• [Assignment]
Write out the entries below once more, exactly, with the pictures left out.
-*-
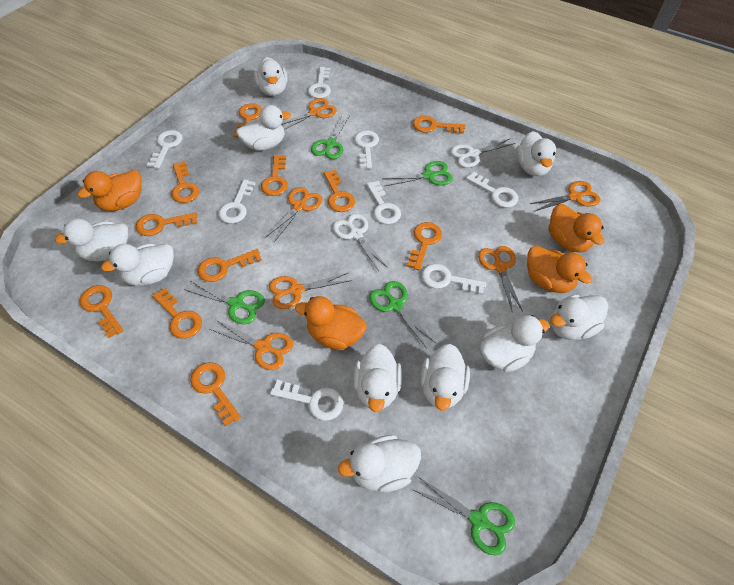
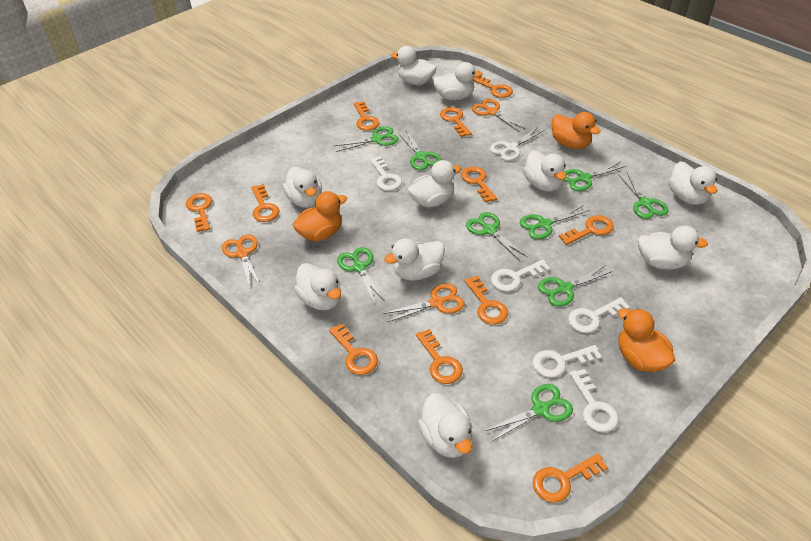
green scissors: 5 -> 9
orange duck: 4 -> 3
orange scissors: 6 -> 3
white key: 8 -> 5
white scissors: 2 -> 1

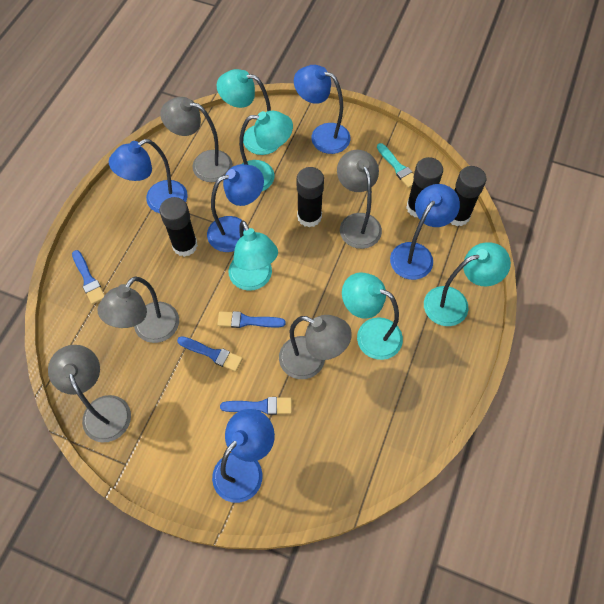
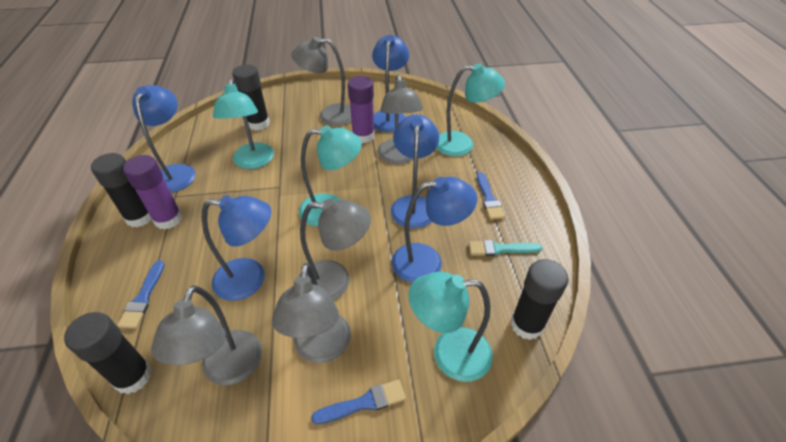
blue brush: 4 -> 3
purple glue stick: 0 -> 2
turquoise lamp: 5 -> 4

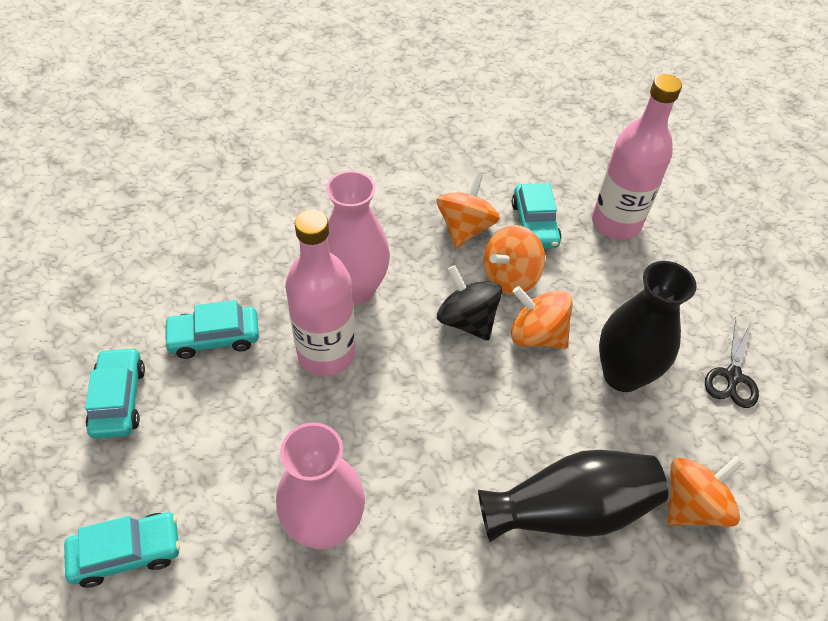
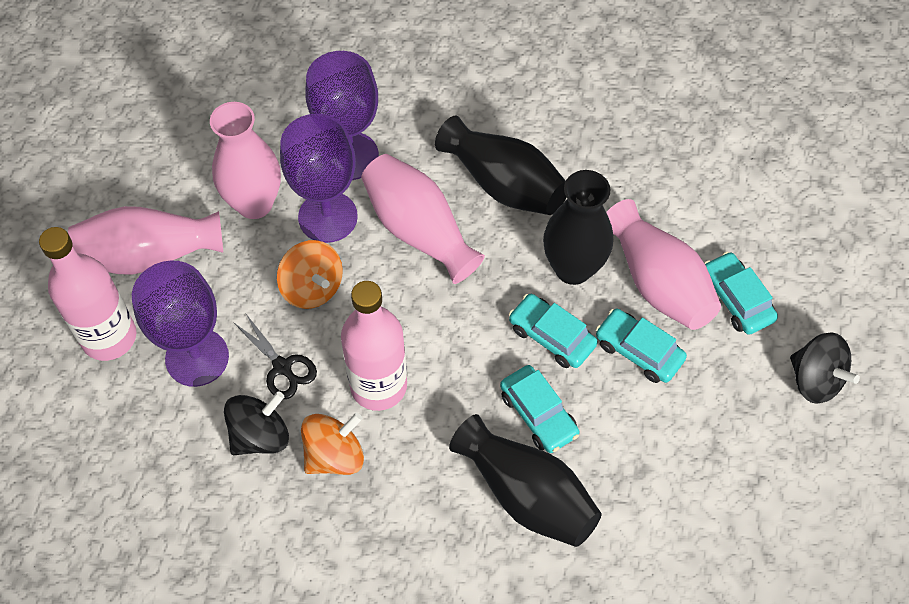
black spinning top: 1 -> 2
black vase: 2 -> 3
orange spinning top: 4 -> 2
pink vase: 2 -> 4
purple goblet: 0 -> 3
-*-
• [Task output]
green scissors: 5 -> 9
orange duck: 4 -> 3
orange scissors: 6 -> 3
white key: 8 -> 5
white scissors: 2 -> 1

blue brush: 4 -> 3
purple glue stick: 0 -> 2
turquoise lamp: 5 -> 4

black spinning top: 1 -> 2
black vase: 2 -> 3
orange spinning top: 4 -> 2
pink vase: 2 -> 4
purple goblet: 0 -> 3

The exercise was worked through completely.